Study material
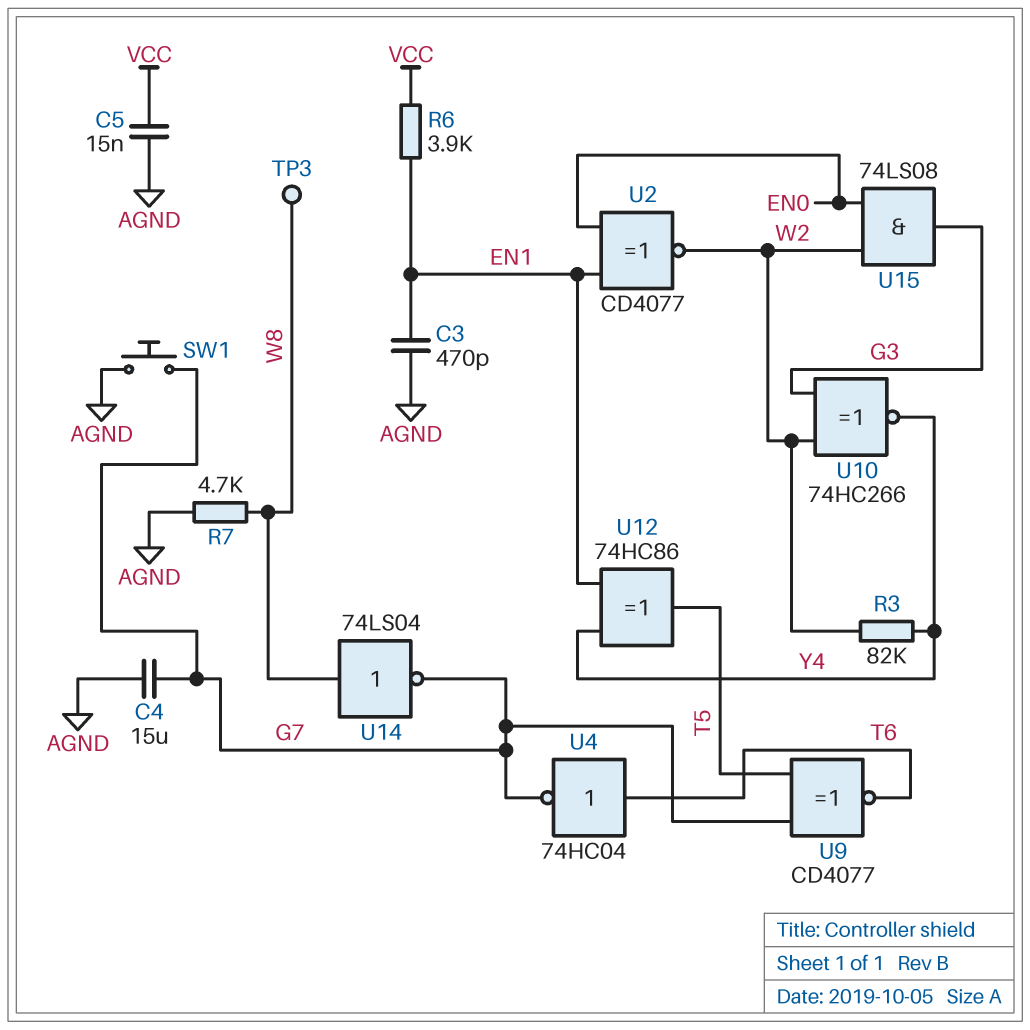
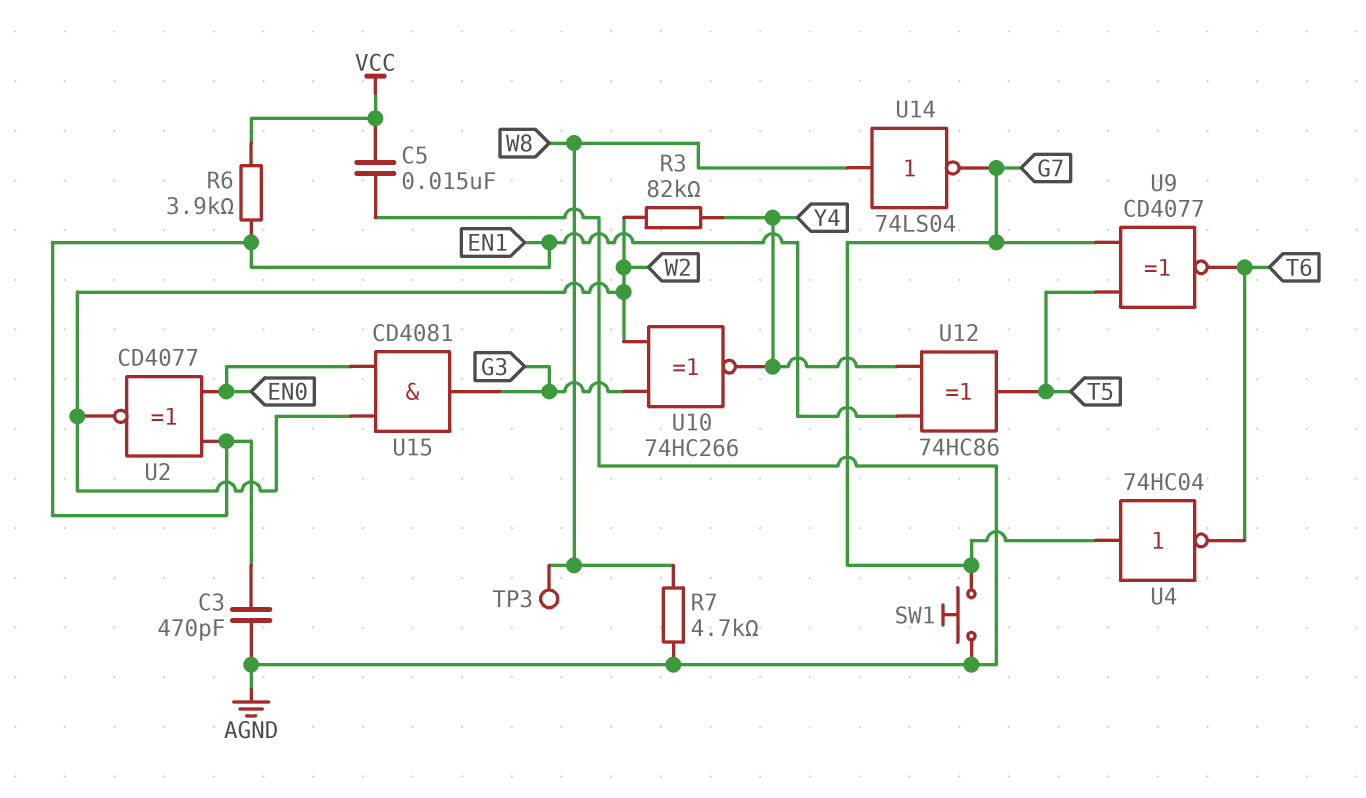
C4: 15uF (AGND, G7) -> none
U4: NOT 74HC04 (in T6, out G7) -> NOT 74HC04 (in G7, out T6)
U15: AND 74LS08 (in EN0, in W2, out G3) -> AND CD4081 (in EN0, in W2, out G3)

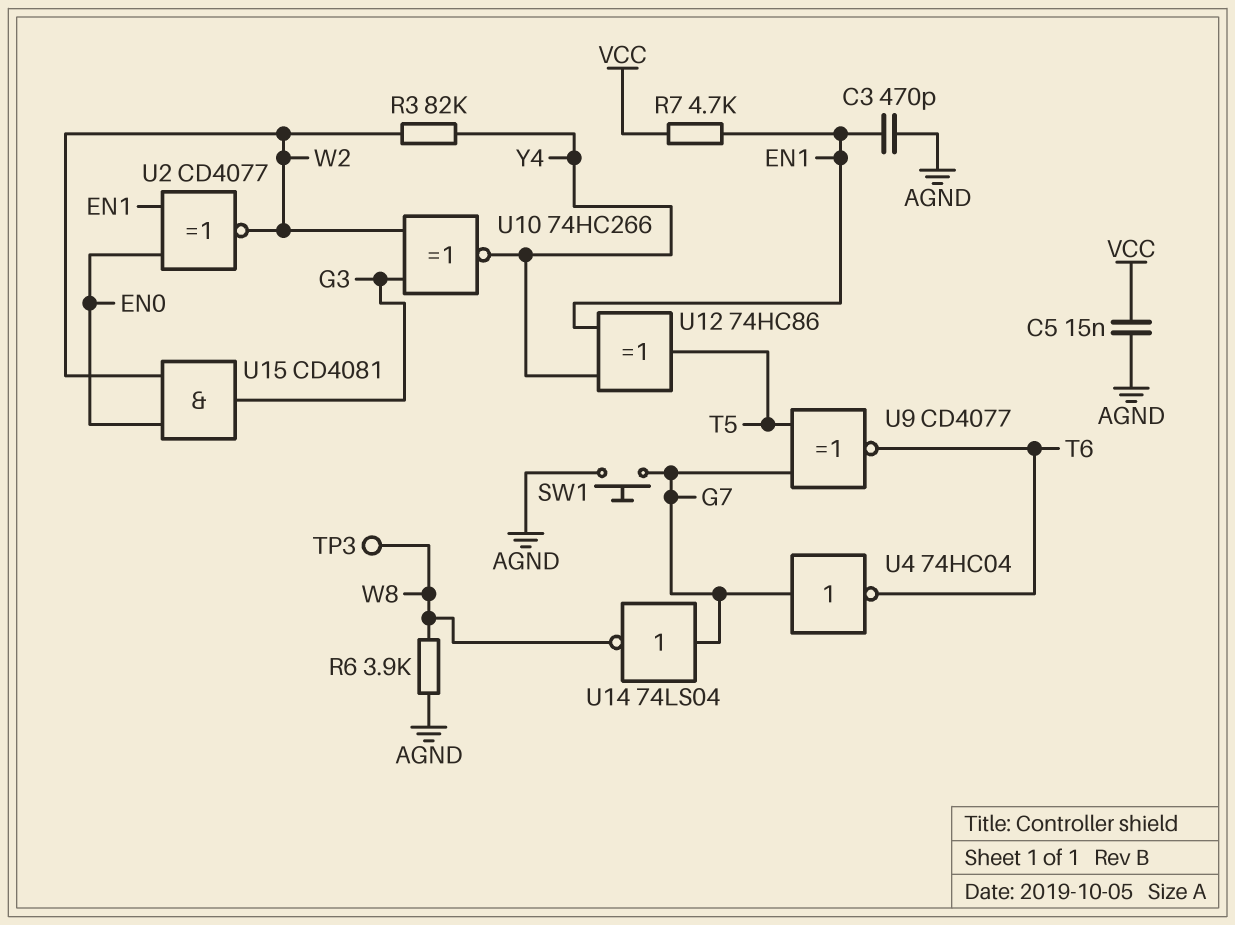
R6: 3.9k (EN1, VCC) -> 3.9k (AGND, W8)
R7: 4.7k (AGND, W8) -> 4.7k (EN1, VCC)
U14: NOT 74LS04 (in W8, out G7) -> NOT 74LS04 (in G7, out W8)

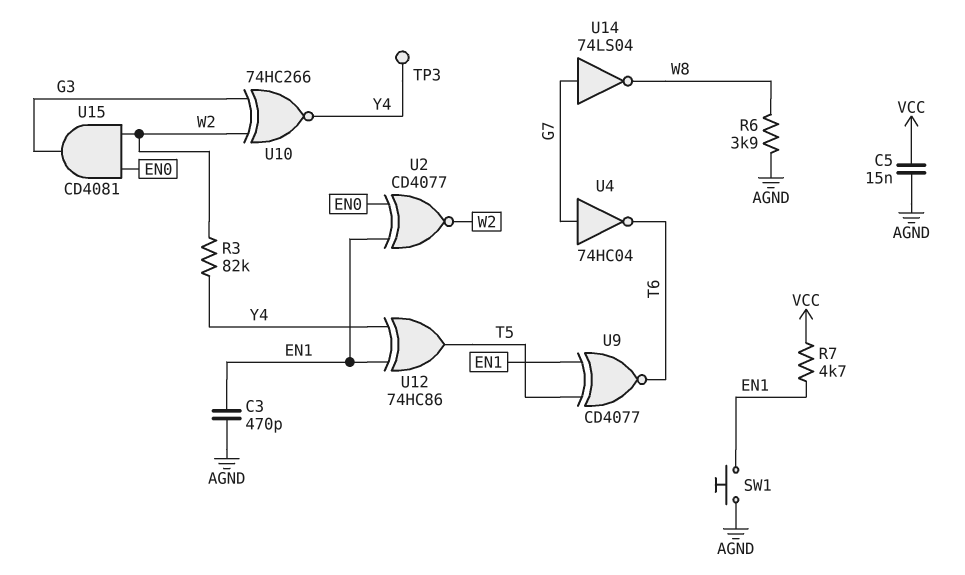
SW1: button (AGND, G7) -> button (AGND, EN1)
TP3: test point (W8) -> test point (Y4)
U9: XNOR CD4077 (in G7, in T5, out T6) -> XNOR CD4077 (in EN1, in T5, out T6)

Exercise brief
Above are the records; report how many of their lines hold the string "AGND", with no other words.

Response for this exercise
4